Given entries:
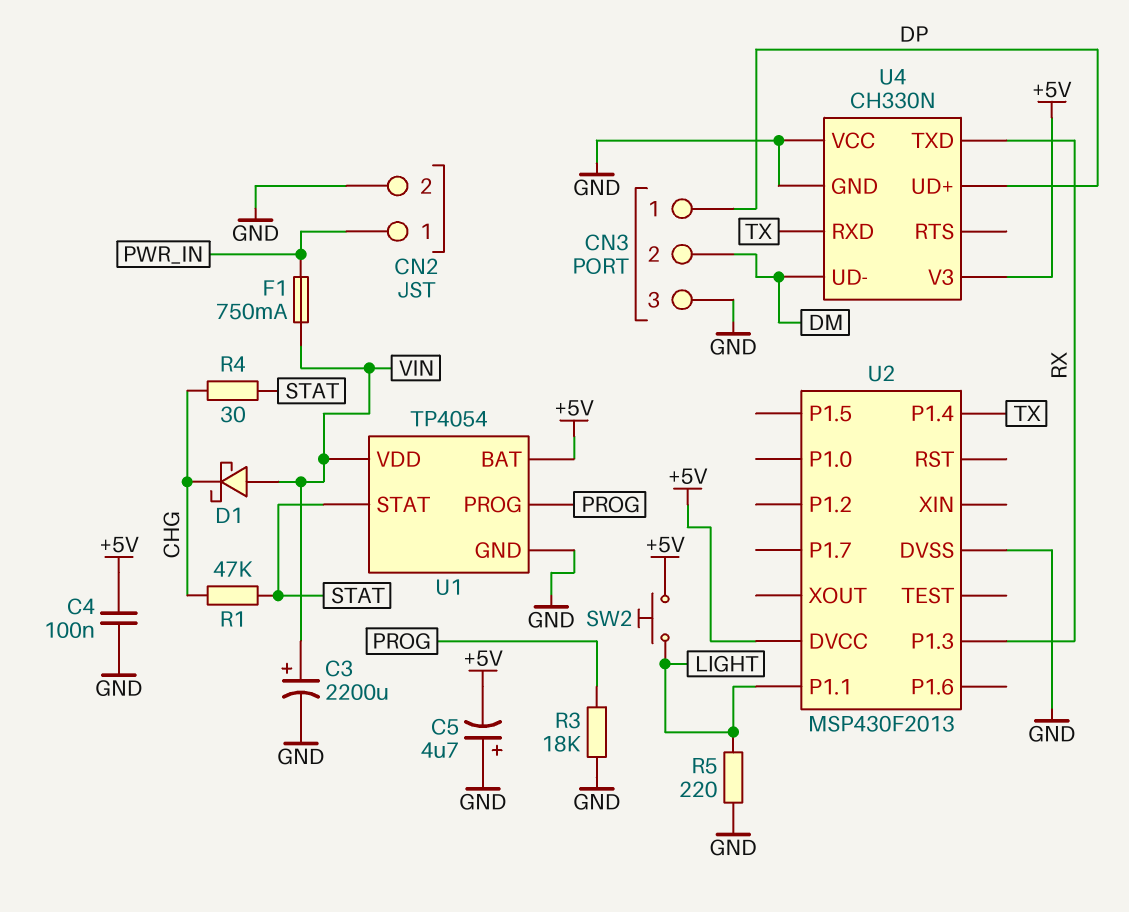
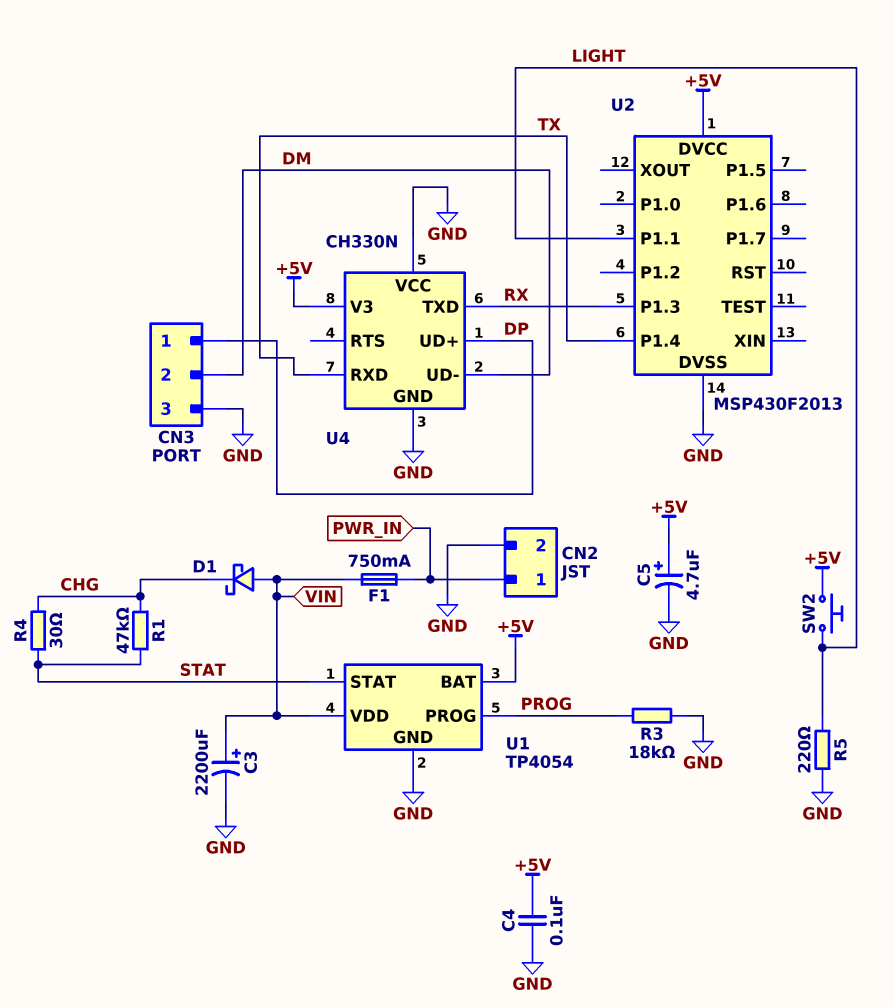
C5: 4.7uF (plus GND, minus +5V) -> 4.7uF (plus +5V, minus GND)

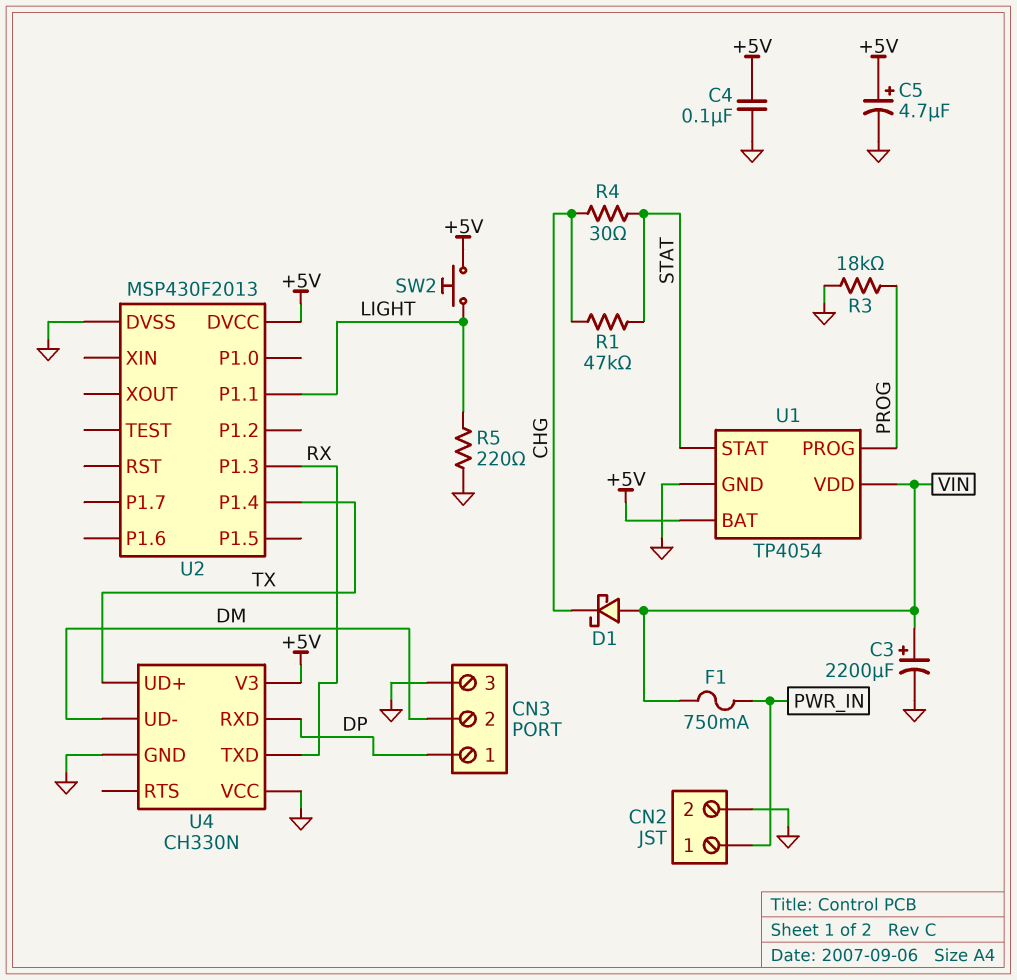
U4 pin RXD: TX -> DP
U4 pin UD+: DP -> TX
...
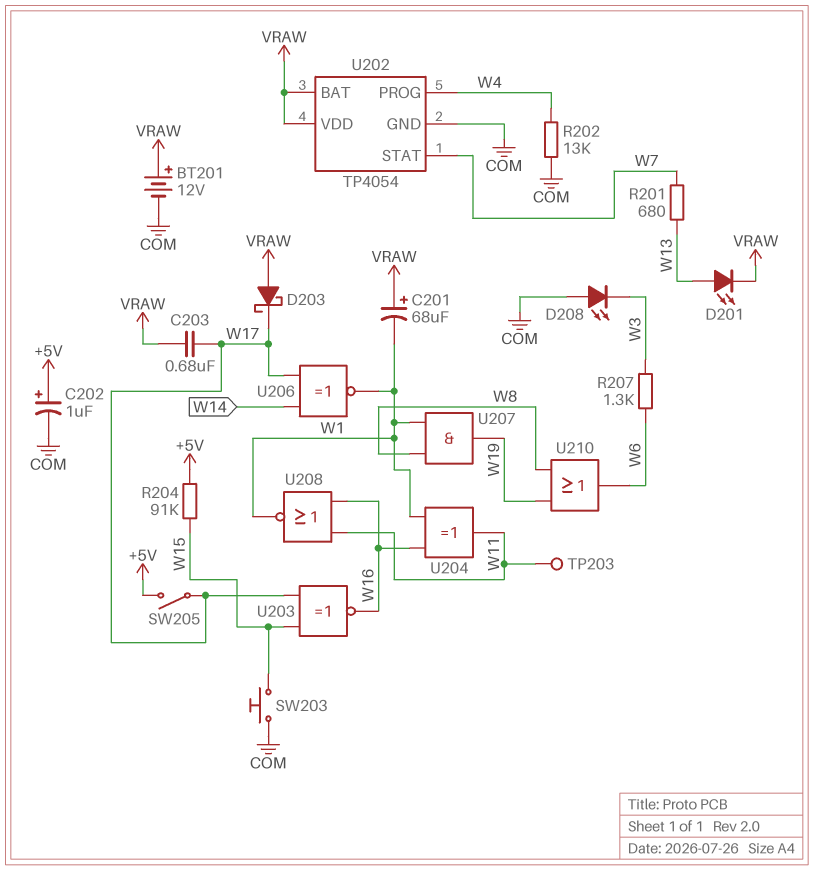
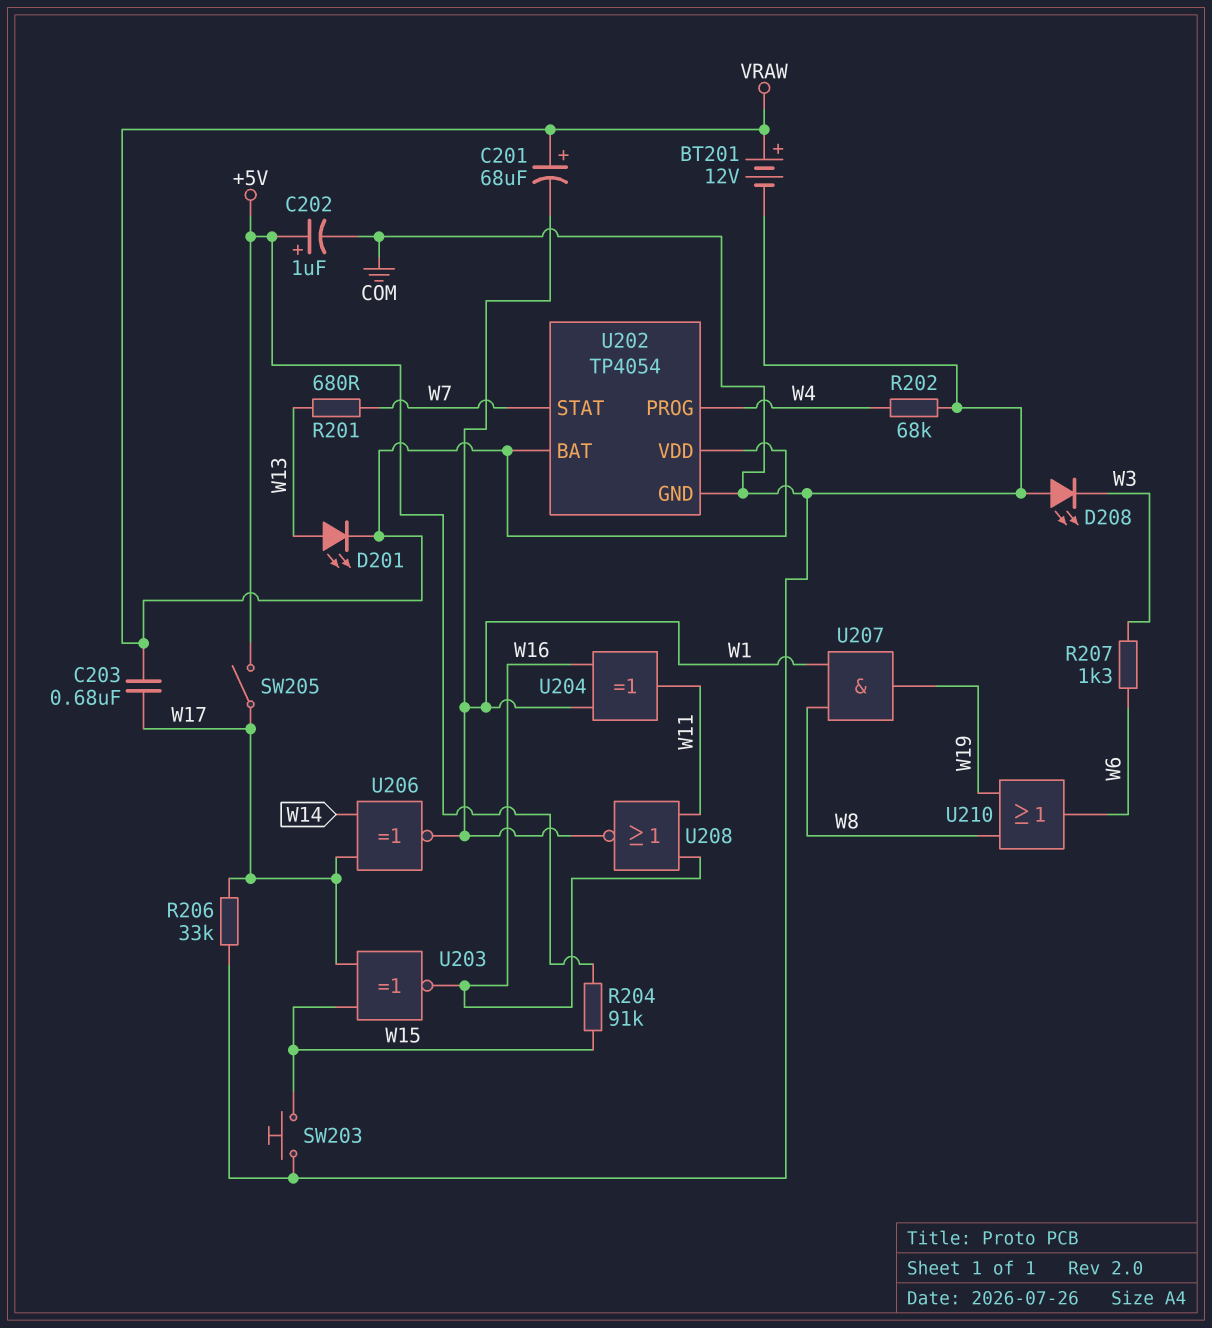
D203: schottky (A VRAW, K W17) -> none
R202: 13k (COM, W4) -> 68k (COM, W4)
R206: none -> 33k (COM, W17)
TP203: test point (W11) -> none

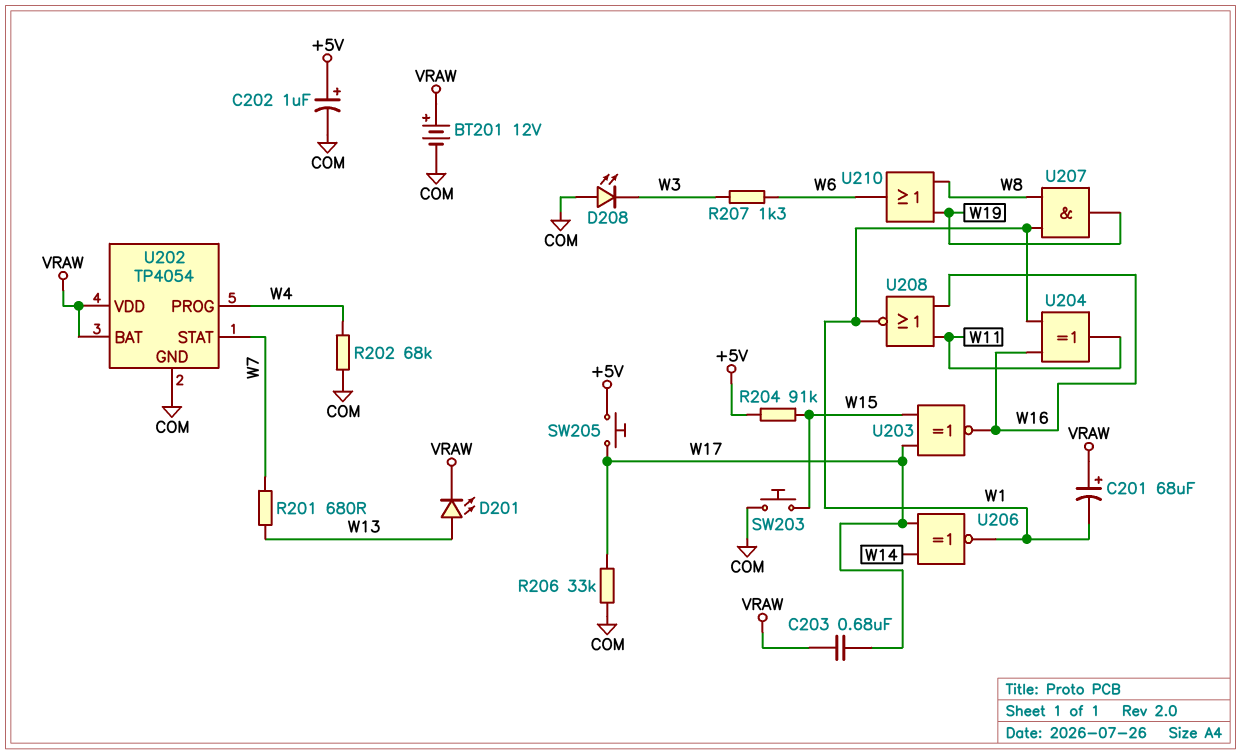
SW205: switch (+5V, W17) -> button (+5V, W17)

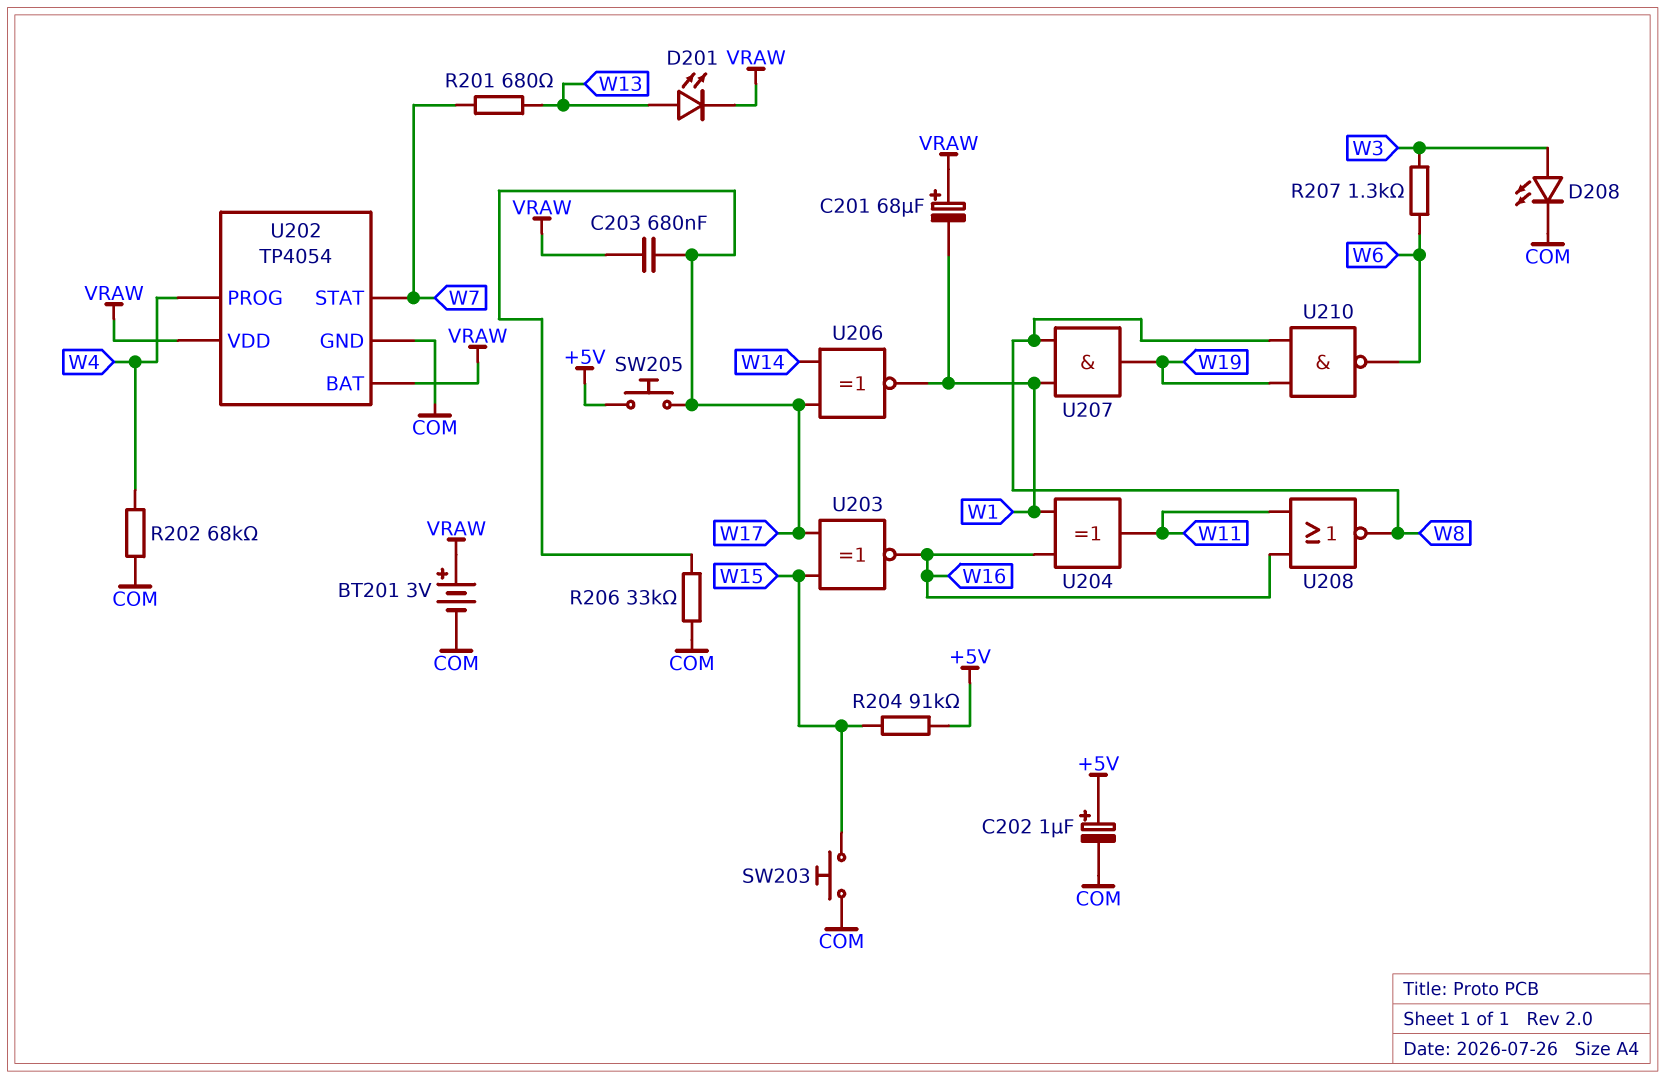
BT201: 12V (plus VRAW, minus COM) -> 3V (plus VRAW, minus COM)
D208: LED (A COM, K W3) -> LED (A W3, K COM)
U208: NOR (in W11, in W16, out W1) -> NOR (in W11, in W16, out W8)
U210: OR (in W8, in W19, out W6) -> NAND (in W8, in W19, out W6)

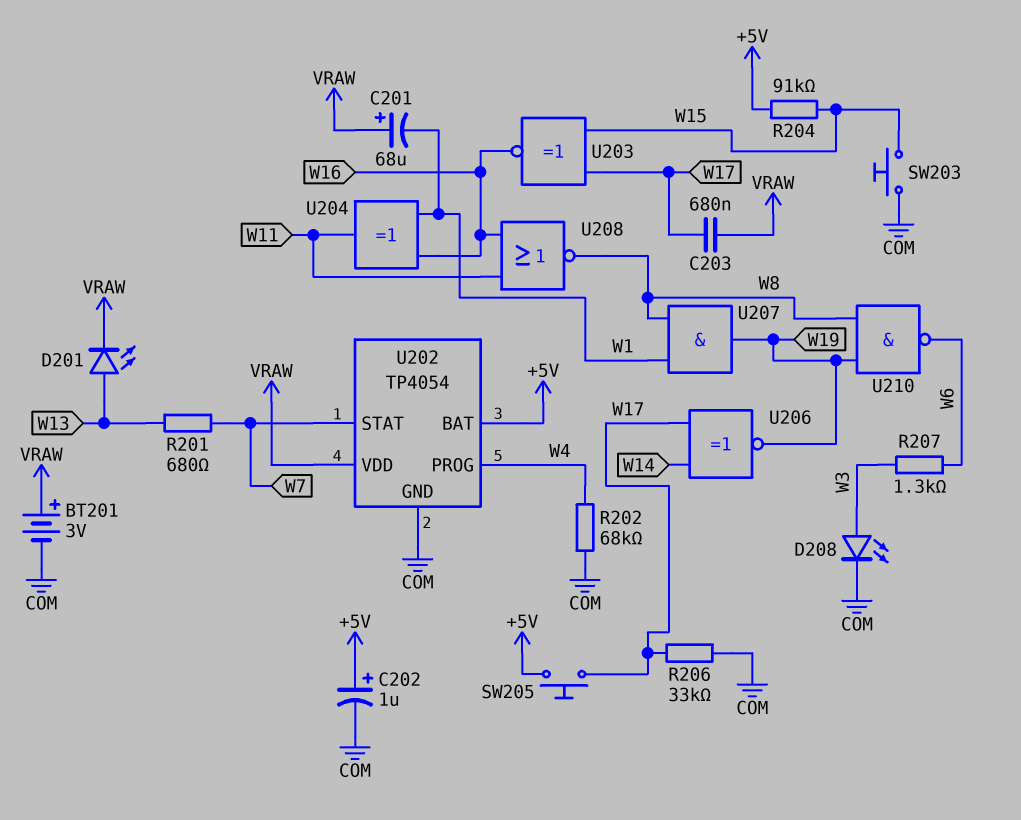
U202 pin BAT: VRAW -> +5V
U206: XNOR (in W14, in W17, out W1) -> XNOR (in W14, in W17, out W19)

Exercise instructions:
Give back exactly the lines of the listing above from the one that contains "TP203: test point (W11) -> none" up to and including the one that contains "U210: OR (in", but not the pictures, and no other lines.

Answer space:
TP203: test point (W11) -> none

SW205: switch (+5V, W17) -> button (+5V, W17)

BT201: 12V (plus VRAW, minus COM) -> 3V (plus VRAW, minus COM)
D208: LED (A COM, K W3) -> LED (A W3, K COM)
U208: NOR (in W11, in W16, out W1) -> NOR (in W11, in W16, out W8)
U210: OR (in W8, in W19, out W6) -> NAND (in W8, in W19, out W6)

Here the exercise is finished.